EXERCISE: Leaving out all images, return the entries below exactly.
START RECORDS PROVIDED
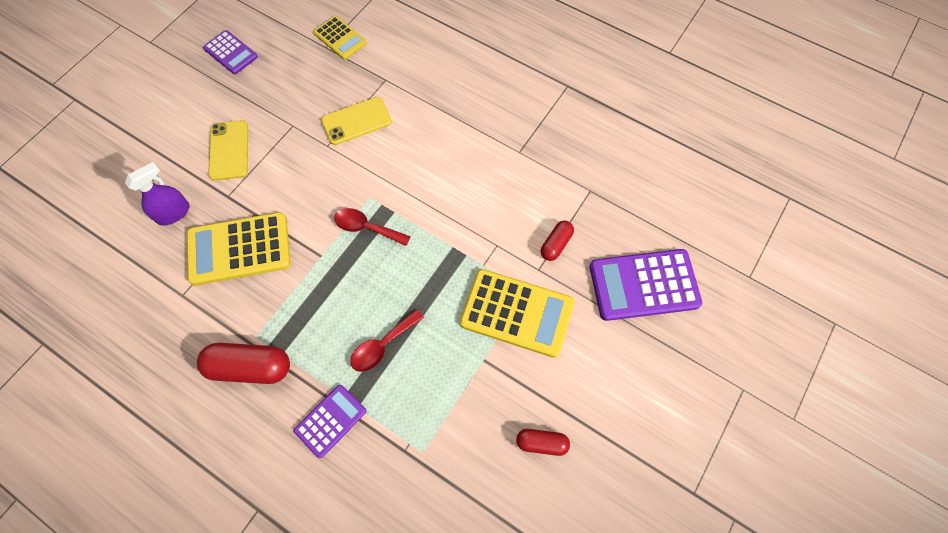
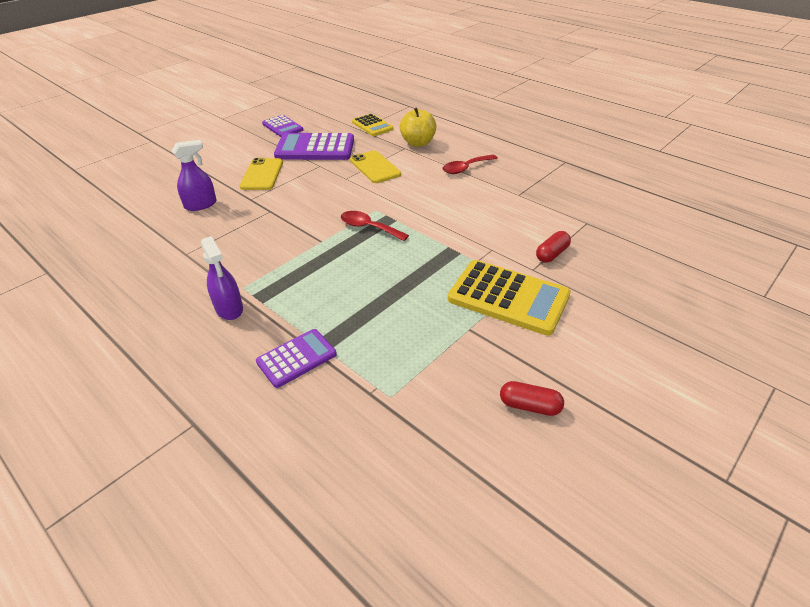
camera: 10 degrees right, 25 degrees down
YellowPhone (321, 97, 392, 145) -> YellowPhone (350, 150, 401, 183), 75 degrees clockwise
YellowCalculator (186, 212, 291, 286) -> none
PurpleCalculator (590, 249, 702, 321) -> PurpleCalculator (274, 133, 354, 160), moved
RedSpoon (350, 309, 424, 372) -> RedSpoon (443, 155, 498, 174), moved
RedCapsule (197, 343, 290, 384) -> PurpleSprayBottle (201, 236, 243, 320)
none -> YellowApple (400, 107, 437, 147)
END RECORDS PROVIDED
OUTPUT OF THE TASK:
camera: 10 degrees right, 25 degrees down
YellowPhone (321, 97, 392, 145) -> YellowPhone (350, 150, 401, 183), 75 degrees clockwise
YellowCalculator (186, 212, 291, 286) -> none
PurpleCalculator (590, 249, 702, 321) -> PurpleCalculator (274, 133, 354, 160), moved
RedSpoon (350, 309, 424, 372) -> RedSpoon (443, 155, 498, 174), moved
RedCapsule (197, 343, 290, 384) -> PurpleSprayBottle (201, 236, 243, 320)
none -> YellowApple (400, 107, 437, 147)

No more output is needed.